Whenever a line in the data holds the string "white", copy that line.

Source data section start

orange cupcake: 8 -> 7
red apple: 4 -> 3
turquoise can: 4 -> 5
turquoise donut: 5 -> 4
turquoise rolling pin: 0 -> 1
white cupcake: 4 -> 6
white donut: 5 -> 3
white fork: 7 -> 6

Source data section end
Source data section start

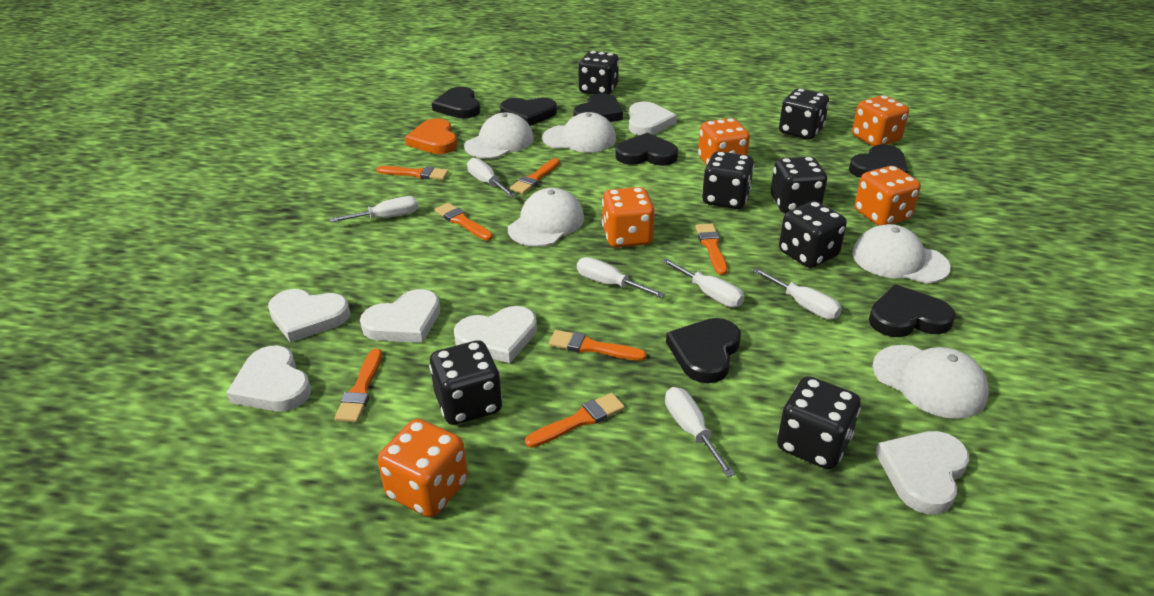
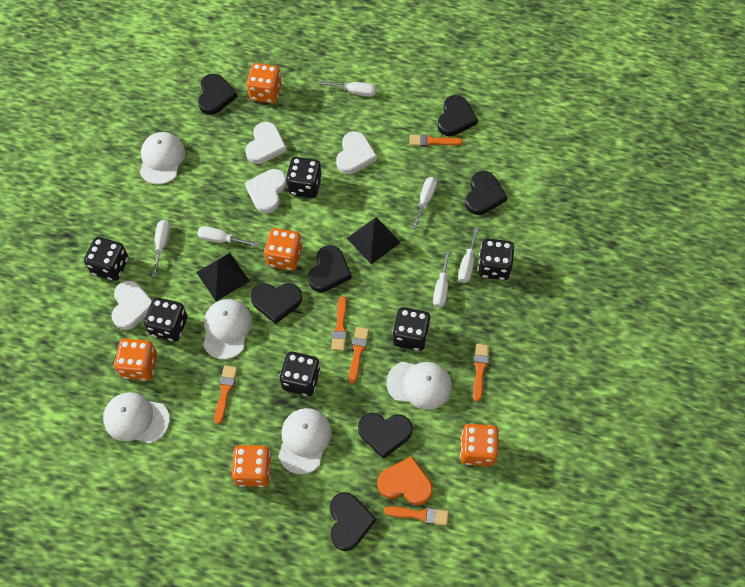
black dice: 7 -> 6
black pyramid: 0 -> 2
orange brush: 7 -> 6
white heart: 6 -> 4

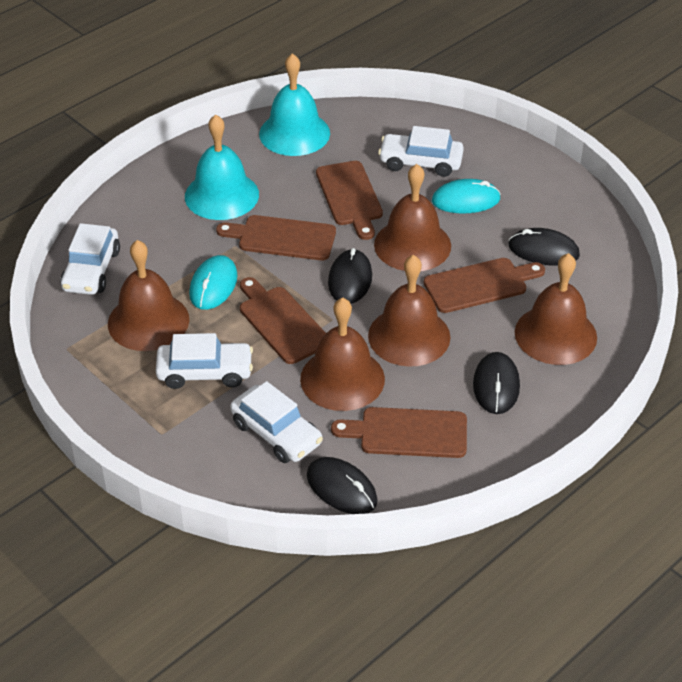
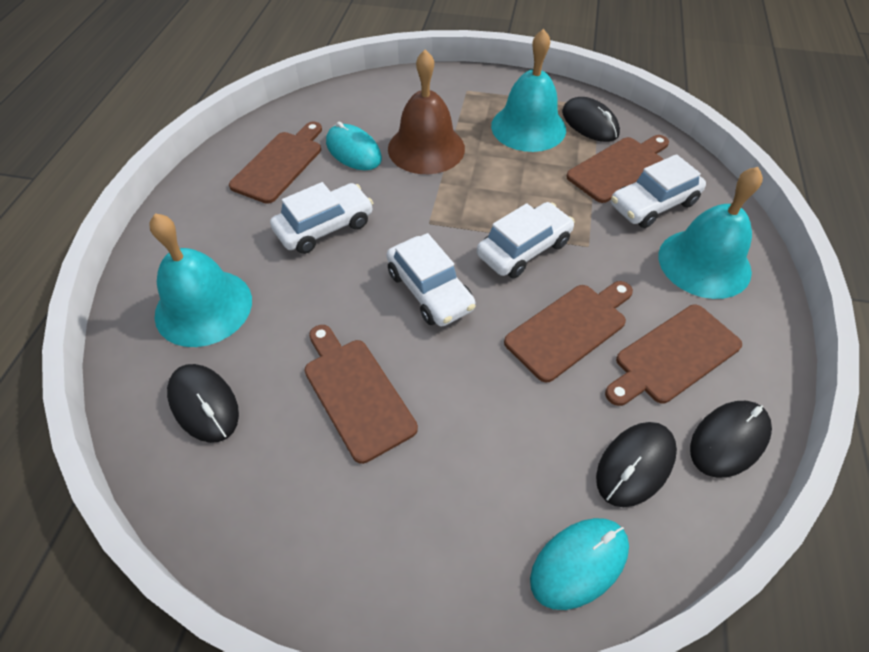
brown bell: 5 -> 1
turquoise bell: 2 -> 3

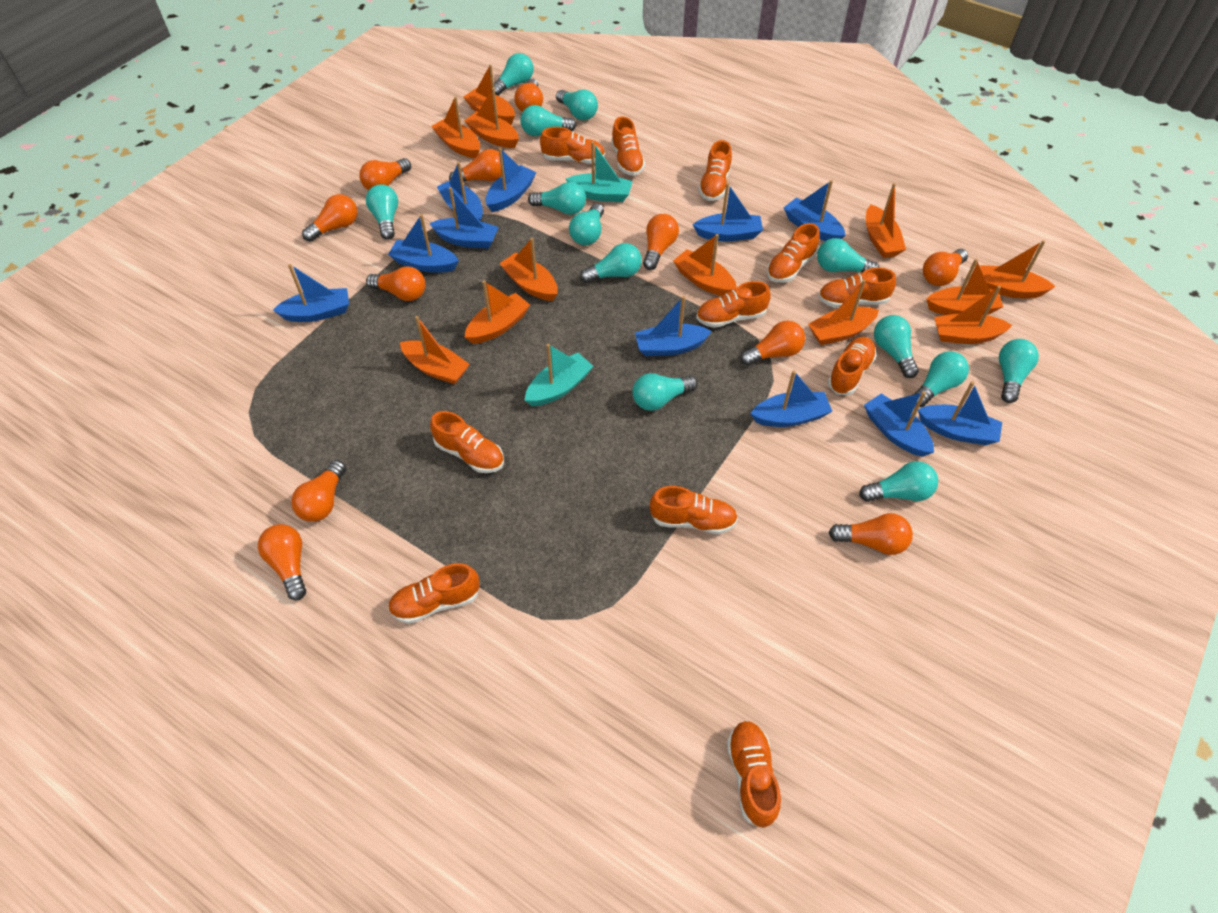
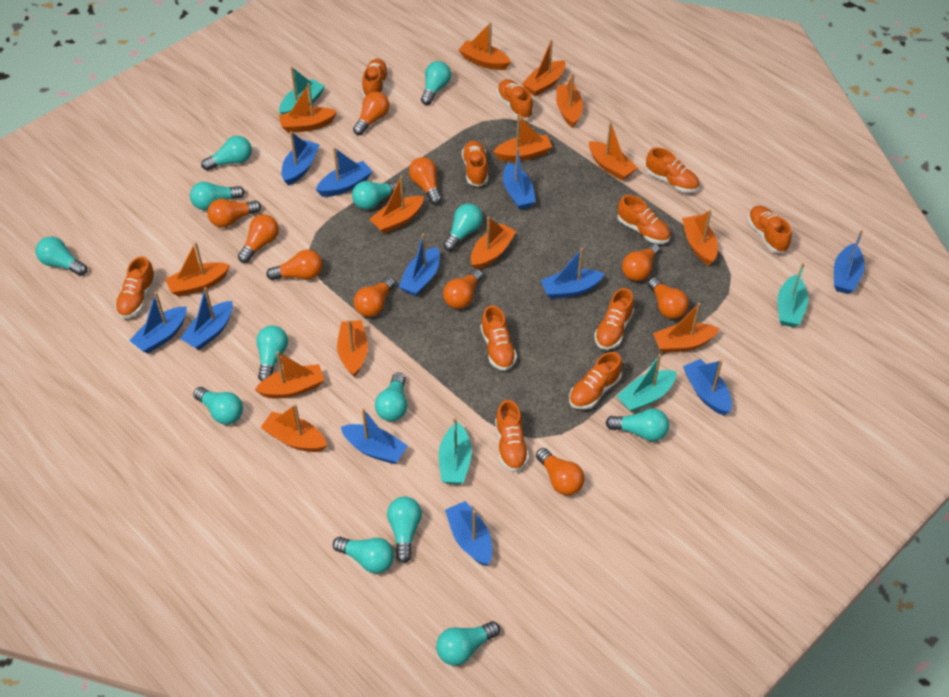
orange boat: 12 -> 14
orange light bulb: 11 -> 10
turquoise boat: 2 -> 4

Source data section end
Source data section start

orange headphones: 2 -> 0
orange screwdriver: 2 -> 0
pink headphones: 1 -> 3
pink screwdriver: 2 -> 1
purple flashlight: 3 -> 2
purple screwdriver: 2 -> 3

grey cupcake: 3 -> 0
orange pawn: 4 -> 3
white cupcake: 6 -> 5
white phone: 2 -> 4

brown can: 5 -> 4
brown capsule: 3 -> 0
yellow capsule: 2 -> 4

Source data section end

Solution to this task ->
white cupcake: 4 -> 6
white donut: 5 -> 3
white fork: 7 -> 6
white heart: 6 -> 4
white cupcake: 6 -> 5
white phone: 2 -> 4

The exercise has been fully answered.